■ What you are asked to do: Copy verbatim the span of lines beginning at the line that contains "MIC: MAX9814 -> MAX4466" and ending with the final line of the data. Exclude pictures from the copy.

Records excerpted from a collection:
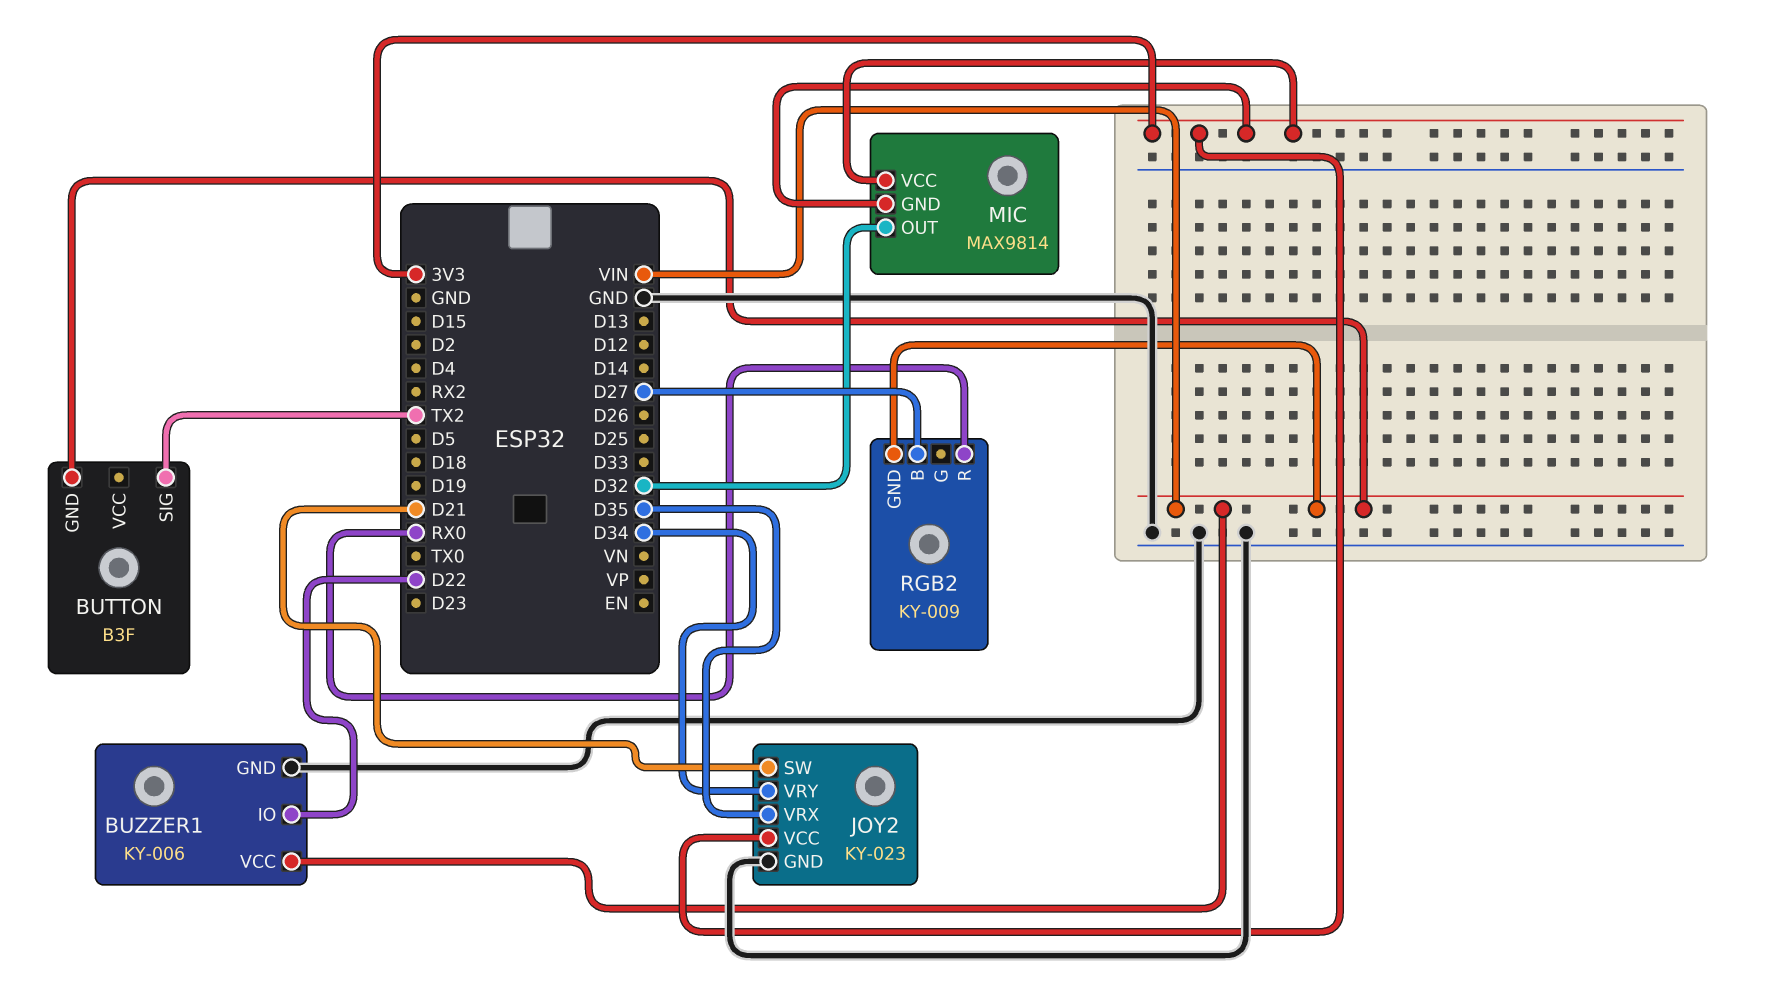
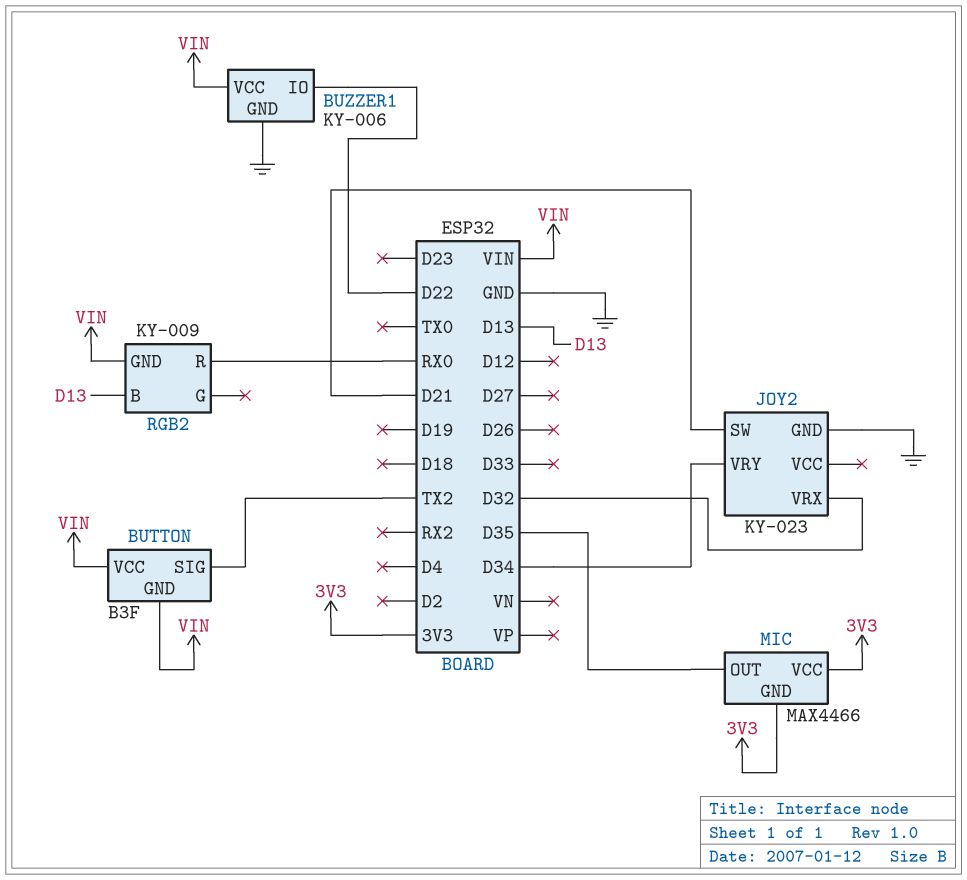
BUTTON pin VCC: none -> VIN
JOY2 pin VCC: 3V3 -> none
JOY2 pin VRX: D35 -> D32
MIC: MAX9814 -> MAX4466
MIC pin OUT: D32 -> D35
RGB2 pin B: D27 -> D13

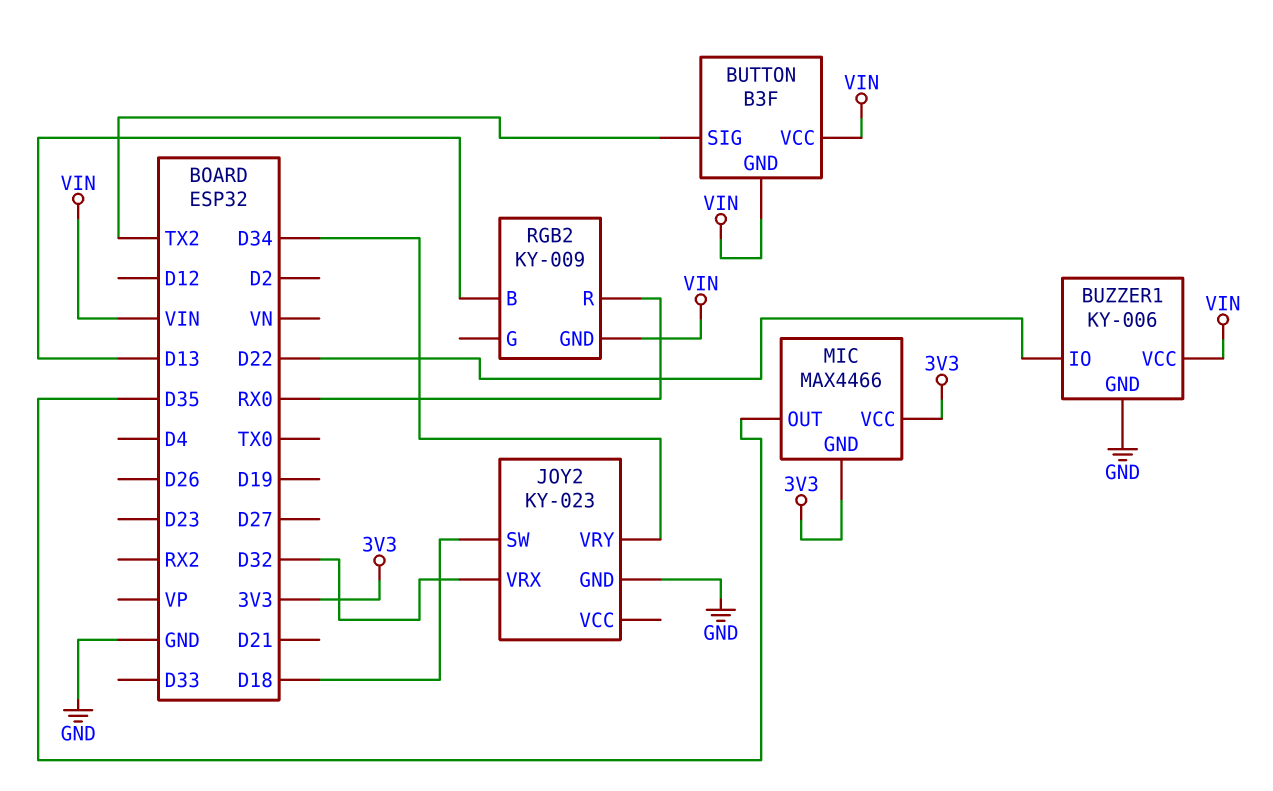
JOY2 pin SW: D21 -> D18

■ Completed task:
MIC: MAX9814 -> MAX4466
MIC pin OUT: D32 -> D35
RGB2 pin B: D27 -> D13

JOY2 pin SW: D21 -> D18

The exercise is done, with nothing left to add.